**WORK ITEM:** Given the listing below, write out exactly the lines starting with the line that has "R2: 4.7k (N10, N11) -> 33k (N10, N11)" and going on through the line that has "R9: 3.9k (AGND, N14) -> 3.9k (AGND, U2/Q9)", both kept.

**INFORMATION SUPPLIED:**
= = = = =

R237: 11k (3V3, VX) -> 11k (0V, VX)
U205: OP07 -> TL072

= = = = =

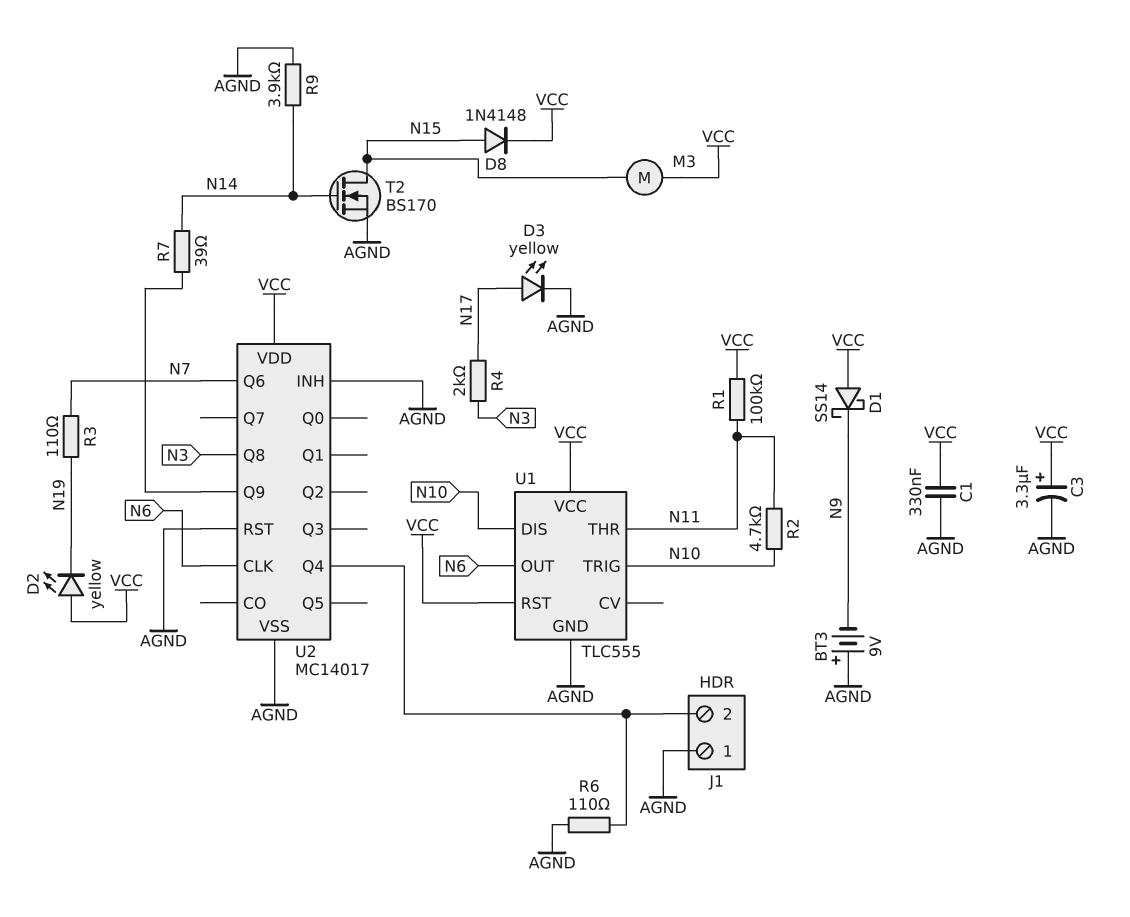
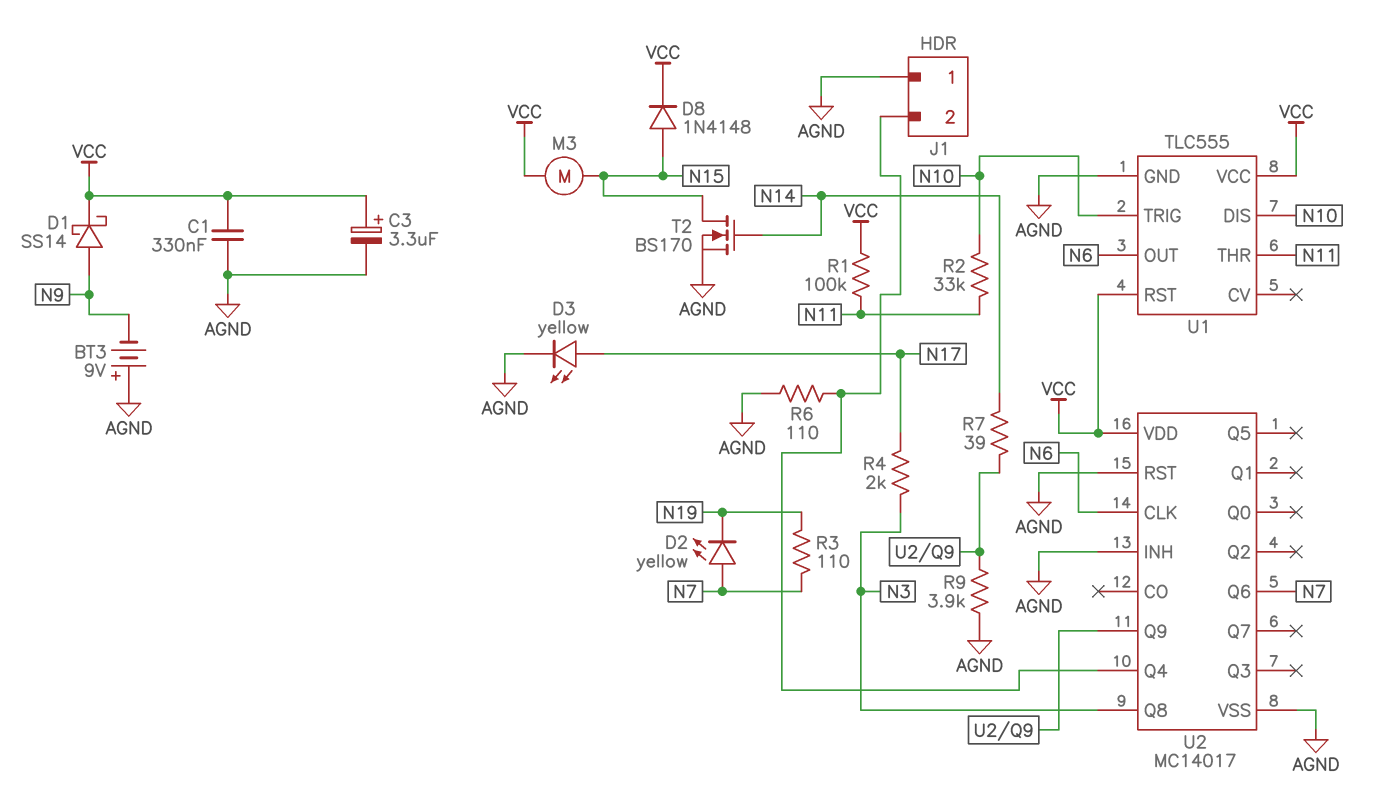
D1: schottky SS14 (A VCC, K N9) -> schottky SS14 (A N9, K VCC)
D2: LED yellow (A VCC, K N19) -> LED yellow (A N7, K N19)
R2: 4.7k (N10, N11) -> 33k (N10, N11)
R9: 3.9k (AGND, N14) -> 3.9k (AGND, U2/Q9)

= = = = =

**RESPONSE FOR THIS EXERCISE:**
R2: 4.7k (N10, N11) -> 33k (N10, N11)
R9: 3.9k (AGND, N14) -> 3.9k (AGND, U2/Q9)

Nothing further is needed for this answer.